- Activity:
Lift out, unaltered, the lines of the material below between the line holding "(291, 560) = (114, 398): white fork -> none" and the line holding "(494, 228) = (582, 232): purple", counting both.

- Records for this exercise:
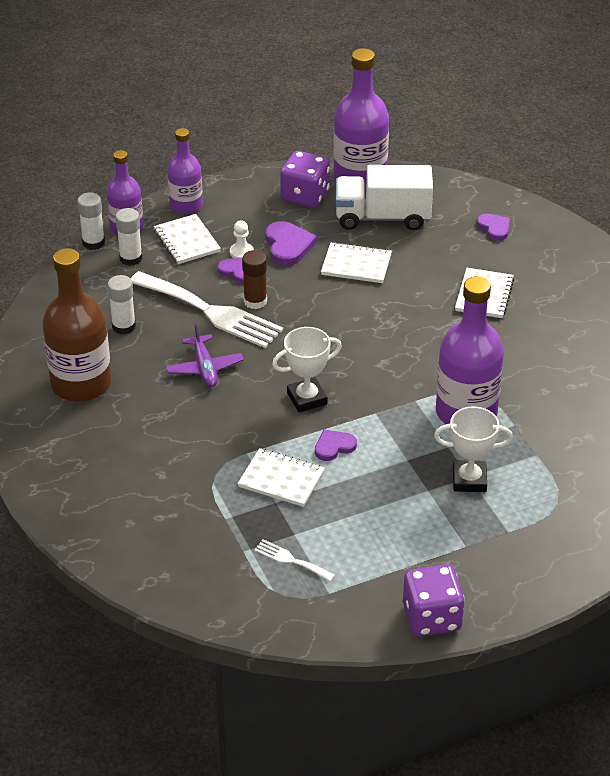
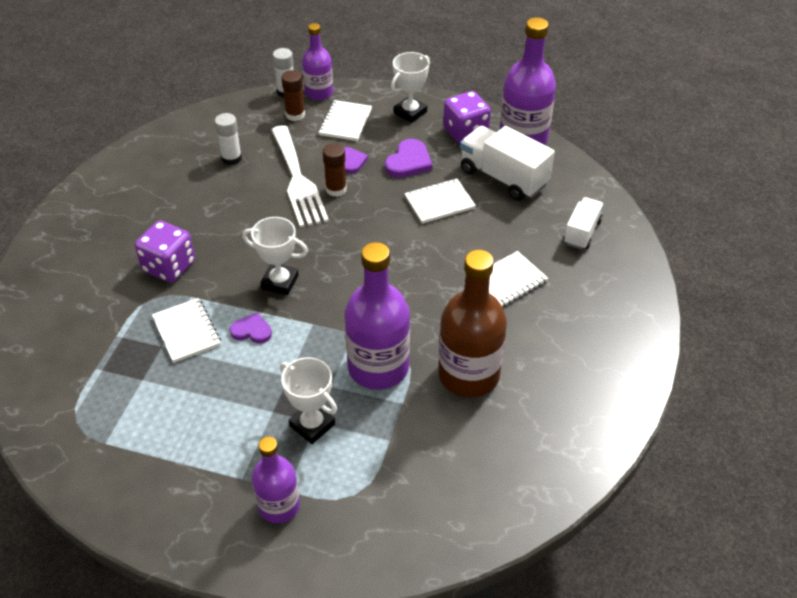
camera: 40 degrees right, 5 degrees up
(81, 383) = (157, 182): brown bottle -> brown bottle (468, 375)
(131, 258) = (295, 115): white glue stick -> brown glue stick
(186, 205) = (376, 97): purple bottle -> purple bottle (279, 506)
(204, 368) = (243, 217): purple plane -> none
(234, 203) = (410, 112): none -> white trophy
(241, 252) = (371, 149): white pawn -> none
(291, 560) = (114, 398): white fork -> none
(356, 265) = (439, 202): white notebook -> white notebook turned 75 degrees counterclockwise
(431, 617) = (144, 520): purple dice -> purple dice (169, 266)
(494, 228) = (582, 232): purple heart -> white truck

--

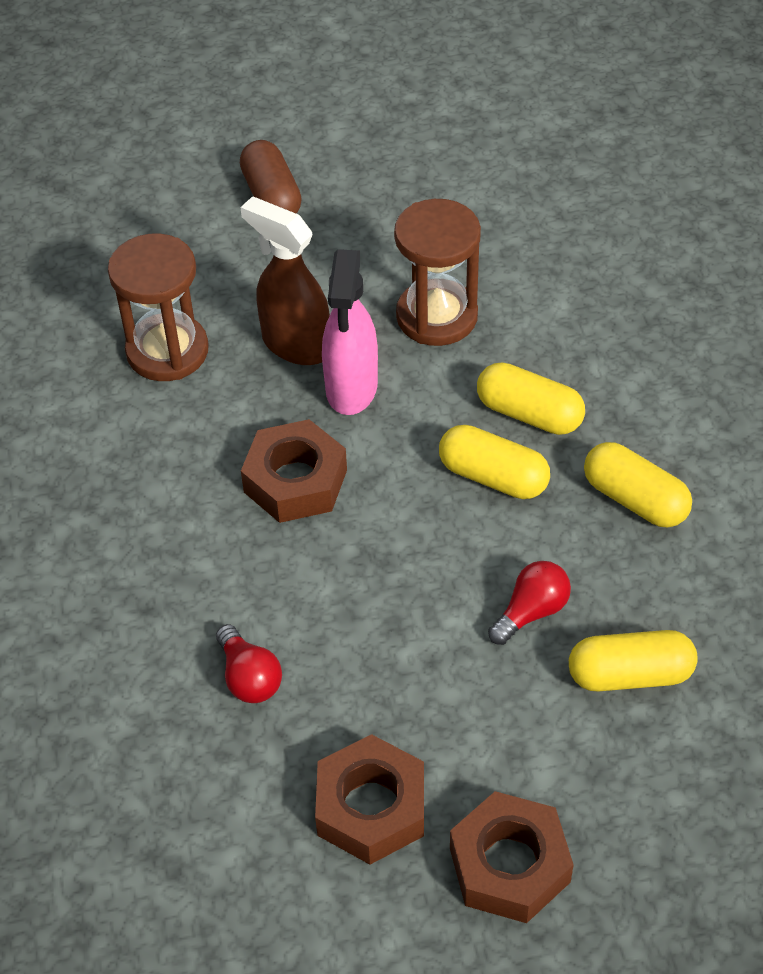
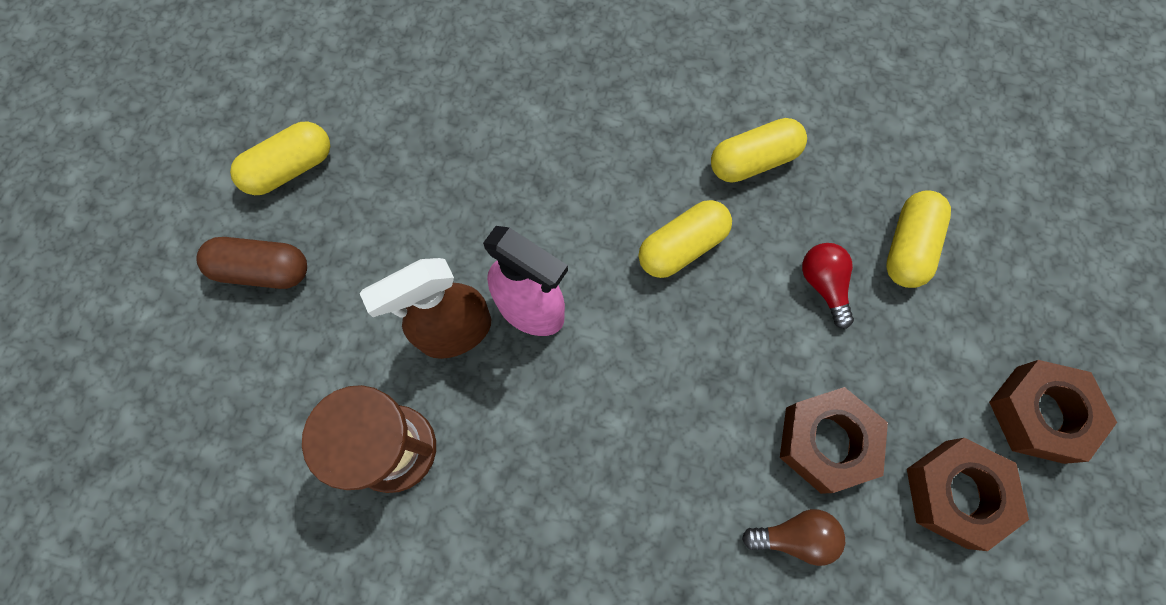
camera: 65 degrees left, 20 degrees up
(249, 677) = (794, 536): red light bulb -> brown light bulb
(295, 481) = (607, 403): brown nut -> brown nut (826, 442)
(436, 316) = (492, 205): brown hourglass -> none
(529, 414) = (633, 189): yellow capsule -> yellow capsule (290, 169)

- Solution for this task:
(291, 560) = (114, 398): white fork -> none
(356, 265) = (439, 202): white notebook -> white notebook turned 75 degrees counterclockwise
(431, 617) = (144, 520): purple dice -> purple dice (169, 266)
(494, 228) = (582, 232): purple heart -> white truck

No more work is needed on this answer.